**** Stored data
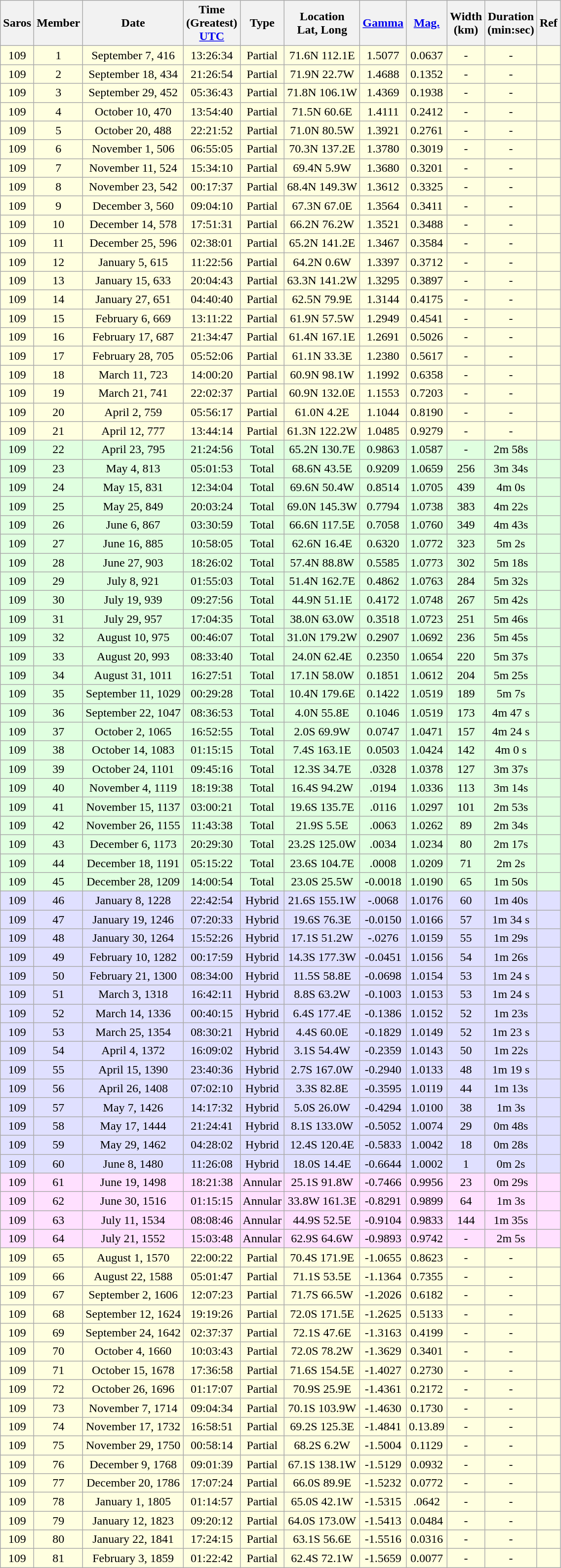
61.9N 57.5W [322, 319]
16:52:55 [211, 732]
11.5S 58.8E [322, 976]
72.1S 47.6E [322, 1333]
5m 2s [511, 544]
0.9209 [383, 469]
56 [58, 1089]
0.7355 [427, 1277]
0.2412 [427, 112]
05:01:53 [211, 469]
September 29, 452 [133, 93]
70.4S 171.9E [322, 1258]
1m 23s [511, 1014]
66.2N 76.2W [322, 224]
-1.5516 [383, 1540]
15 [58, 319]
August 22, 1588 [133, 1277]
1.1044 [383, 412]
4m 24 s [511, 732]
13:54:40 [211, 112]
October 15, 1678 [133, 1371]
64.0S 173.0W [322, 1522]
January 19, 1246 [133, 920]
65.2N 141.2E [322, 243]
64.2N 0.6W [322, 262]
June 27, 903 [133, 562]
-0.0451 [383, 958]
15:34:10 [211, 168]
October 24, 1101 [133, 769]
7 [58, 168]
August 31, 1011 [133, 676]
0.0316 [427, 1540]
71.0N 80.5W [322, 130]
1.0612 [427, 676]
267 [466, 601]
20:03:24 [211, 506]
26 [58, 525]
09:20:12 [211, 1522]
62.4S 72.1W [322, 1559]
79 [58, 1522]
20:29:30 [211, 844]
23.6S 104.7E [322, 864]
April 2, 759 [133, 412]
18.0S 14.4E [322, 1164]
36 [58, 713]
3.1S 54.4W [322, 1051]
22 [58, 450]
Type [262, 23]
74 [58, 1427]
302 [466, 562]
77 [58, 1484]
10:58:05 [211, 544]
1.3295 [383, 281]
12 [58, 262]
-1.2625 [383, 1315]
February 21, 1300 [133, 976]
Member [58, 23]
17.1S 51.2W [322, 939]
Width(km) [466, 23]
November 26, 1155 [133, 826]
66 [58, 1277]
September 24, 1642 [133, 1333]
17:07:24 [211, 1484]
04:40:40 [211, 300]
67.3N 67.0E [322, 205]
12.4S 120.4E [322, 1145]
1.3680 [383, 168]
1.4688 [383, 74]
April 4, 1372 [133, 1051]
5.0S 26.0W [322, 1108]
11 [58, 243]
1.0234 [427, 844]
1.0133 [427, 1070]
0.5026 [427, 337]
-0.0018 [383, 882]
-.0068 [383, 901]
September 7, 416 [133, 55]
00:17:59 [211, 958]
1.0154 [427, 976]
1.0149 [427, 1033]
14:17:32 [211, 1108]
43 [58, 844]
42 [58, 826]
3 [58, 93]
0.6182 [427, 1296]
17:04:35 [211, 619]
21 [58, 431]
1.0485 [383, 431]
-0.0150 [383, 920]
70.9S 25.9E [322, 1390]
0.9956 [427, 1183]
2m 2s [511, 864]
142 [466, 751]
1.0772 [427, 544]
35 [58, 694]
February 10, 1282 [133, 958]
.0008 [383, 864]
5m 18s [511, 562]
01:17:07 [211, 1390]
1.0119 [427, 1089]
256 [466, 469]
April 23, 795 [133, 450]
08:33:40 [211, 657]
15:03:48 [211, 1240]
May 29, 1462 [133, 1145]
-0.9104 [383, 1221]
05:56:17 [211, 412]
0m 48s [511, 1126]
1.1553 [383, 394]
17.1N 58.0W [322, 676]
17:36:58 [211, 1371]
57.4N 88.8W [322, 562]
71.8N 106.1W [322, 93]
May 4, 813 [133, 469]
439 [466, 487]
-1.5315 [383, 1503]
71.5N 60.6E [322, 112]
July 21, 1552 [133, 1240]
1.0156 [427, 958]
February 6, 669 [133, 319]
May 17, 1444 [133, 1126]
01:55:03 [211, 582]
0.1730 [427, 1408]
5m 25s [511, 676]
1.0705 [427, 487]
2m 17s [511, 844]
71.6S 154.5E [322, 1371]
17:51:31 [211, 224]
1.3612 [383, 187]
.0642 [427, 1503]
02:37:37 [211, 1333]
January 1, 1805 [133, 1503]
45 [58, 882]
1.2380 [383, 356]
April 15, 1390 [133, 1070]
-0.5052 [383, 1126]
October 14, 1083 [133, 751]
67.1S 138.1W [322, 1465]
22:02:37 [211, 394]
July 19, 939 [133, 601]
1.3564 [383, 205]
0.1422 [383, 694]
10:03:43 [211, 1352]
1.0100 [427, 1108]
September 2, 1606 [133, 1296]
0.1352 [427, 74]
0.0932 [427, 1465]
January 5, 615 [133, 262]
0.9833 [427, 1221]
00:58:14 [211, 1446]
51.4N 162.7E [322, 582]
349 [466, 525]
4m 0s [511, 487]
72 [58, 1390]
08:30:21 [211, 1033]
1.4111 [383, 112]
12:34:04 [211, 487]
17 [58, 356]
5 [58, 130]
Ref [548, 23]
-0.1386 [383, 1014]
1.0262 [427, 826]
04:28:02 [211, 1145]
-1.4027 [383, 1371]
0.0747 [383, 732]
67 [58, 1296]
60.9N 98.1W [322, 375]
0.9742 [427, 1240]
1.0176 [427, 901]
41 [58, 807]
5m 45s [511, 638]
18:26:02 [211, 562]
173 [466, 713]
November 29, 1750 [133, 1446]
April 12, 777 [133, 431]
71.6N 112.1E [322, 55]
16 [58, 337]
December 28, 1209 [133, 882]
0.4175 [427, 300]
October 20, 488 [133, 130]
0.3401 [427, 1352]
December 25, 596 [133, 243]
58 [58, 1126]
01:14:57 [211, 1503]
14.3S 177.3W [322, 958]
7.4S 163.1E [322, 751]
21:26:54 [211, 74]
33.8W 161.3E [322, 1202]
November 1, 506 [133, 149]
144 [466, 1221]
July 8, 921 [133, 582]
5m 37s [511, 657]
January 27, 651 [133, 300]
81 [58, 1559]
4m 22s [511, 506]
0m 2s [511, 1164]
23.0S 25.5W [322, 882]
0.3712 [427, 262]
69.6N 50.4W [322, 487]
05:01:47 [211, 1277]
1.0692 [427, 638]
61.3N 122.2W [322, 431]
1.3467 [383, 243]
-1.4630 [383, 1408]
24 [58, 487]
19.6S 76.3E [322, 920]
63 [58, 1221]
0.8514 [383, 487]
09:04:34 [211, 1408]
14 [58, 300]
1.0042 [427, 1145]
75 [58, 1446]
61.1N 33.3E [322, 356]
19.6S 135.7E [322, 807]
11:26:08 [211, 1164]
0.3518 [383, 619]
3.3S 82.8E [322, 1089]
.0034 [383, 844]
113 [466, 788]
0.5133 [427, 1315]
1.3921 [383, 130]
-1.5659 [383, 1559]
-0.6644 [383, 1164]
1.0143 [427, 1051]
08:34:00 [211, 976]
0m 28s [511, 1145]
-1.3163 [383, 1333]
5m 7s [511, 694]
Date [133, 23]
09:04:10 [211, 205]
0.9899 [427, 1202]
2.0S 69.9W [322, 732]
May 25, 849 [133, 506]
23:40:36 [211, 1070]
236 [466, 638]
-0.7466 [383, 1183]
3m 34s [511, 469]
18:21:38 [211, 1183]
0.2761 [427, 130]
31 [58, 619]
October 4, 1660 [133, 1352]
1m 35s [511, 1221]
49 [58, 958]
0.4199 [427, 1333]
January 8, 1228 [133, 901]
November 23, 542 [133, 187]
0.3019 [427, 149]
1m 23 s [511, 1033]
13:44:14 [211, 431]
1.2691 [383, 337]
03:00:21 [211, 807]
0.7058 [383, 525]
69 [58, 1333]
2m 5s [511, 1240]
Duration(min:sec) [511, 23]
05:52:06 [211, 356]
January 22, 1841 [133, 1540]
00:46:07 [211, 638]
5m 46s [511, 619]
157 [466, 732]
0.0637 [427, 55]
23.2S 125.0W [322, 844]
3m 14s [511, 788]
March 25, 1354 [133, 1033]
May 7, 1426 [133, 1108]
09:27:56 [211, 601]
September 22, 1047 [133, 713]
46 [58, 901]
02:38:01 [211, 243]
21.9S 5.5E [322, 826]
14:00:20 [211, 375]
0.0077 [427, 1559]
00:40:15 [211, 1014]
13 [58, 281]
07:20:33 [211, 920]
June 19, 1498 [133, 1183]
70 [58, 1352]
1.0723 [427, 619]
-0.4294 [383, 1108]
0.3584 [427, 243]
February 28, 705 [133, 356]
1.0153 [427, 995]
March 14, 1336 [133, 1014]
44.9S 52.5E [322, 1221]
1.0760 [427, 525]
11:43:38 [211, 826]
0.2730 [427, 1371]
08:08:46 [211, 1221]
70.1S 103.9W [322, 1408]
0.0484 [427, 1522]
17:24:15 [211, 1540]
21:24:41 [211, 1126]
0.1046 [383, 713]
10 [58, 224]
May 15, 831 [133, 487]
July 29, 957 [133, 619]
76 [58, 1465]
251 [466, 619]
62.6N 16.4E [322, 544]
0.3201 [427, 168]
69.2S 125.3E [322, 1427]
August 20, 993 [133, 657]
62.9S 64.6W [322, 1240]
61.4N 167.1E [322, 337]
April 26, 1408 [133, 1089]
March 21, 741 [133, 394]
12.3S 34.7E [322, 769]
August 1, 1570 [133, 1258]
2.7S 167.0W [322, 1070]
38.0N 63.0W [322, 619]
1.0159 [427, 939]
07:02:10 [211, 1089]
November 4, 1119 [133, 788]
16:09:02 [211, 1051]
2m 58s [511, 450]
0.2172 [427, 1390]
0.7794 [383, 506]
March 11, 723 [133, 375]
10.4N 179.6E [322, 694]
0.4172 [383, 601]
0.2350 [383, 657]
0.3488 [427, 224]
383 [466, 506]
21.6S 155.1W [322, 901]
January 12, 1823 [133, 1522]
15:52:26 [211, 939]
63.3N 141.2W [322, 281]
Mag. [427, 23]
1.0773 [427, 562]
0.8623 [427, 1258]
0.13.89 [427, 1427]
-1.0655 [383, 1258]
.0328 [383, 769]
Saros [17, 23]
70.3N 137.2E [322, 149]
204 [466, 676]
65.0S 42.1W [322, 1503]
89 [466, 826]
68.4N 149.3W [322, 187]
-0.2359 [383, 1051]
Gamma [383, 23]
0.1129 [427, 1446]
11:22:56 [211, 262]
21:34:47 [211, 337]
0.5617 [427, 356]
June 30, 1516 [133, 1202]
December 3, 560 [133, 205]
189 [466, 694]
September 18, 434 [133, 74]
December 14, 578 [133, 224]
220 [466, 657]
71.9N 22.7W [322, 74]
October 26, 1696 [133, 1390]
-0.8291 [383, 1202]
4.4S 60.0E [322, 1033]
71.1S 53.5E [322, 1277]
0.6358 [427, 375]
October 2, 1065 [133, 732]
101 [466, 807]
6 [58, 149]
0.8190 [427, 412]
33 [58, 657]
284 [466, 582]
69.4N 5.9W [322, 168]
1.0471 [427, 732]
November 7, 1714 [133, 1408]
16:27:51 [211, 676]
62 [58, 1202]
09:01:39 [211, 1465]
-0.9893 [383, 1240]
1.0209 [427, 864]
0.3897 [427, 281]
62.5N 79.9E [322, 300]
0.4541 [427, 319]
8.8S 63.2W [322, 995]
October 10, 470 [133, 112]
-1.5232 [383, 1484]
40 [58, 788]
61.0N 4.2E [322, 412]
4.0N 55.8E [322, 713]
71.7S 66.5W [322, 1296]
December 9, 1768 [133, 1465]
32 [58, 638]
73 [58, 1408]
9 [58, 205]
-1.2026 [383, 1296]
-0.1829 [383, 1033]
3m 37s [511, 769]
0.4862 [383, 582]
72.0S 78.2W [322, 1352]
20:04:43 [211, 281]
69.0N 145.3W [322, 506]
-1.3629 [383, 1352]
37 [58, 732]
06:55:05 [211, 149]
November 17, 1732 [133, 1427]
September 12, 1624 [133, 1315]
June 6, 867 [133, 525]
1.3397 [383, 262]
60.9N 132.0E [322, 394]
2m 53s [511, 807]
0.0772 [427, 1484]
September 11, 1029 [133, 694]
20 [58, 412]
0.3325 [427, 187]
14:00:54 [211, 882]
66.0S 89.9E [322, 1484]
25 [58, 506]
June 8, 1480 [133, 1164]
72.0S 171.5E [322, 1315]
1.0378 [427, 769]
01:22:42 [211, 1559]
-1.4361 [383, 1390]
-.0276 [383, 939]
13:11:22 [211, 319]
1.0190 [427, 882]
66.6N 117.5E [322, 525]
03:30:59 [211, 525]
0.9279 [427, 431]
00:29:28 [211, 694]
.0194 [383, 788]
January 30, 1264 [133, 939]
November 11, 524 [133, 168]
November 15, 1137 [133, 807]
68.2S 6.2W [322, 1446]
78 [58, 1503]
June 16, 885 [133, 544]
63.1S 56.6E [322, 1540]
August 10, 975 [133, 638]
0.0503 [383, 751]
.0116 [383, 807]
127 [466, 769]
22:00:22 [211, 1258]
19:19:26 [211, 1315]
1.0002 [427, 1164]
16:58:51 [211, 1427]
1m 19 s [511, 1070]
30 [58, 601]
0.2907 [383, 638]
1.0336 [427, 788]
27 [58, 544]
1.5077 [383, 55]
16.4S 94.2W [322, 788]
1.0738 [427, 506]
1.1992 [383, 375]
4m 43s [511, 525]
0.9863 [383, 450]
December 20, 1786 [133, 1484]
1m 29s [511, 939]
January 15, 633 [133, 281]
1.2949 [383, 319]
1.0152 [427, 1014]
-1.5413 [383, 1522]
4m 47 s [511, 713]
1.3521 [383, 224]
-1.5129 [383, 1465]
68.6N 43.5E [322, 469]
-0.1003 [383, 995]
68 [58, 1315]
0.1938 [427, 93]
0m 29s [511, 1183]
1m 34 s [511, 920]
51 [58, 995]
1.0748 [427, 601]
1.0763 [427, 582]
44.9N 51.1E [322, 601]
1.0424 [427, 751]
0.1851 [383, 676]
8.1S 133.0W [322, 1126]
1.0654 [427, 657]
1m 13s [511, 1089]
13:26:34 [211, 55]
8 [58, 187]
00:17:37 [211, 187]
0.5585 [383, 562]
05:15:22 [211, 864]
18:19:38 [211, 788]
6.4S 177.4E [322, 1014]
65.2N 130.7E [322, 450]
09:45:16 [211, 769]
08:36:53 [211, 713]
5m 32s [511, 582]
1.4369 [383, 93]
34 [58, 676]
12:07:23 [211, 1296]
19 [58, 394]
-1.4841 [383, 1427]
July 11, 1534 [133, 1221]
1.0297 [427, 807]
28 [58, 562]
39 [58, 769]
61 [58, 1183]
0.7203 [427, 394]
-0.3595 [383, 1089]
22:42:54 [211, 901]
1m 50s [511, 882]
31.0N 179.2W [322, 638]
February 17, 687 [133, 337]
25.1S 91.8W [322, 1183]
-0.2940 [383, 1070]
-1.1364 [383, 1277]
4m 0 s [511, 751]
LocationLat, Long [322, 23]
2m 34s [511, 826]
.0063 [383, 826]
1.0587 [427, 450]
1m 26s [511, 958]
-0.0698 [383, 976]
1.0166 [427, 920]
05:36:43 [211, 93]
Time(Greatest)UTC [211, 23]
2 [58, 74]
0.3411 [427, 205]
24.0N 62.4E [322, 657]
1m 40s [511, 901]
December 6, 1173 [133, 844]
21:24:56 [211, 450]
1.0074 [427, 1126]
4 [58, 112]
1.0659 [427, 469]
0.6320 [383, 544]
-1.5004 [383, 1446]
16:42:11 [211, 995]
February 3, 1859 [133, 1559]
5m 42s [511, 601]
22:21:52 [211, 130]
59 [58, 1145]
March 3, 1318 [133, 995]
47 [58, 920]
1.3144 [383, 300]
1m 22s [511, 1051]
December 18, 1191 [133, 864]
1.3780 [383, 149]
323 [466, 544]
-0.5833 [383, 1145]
********
**Exercise directions**
Quote, character for character, everything from the start of the material down to and including the line that contains "64.0S 173.0W [322, 1522]", and leave the pictures out of your answer.

**Result of this exercise**
61.9N 57.5W [322, 319]
16:52:55 [211, 732]
11.5S 58.8E [322, 976]
72.1S 47.6E [322, 1333]
5m 2s [511, 544]
0.9209 [383, 469]
56 [58, 1089]
0.7355 [427, 1277]
0.2412 [427, 112]
05:01:53 [211, 469]
September 29, 452 [133, 93]
70.4S 171.9E [322, 1258]
1m 23s [511, 1014]
66.2N 76.2W [322, 224]
-1.5516 [383, 1540]
15 [58, 319]
August 22, 1588 [133, 1277]
1.1044 [383, 412]
4m 24 s [511, 732]
13:54:40 [211, 112]
October 15, 1678 [133, 1371]
64.0S 173.0W [322, 1522]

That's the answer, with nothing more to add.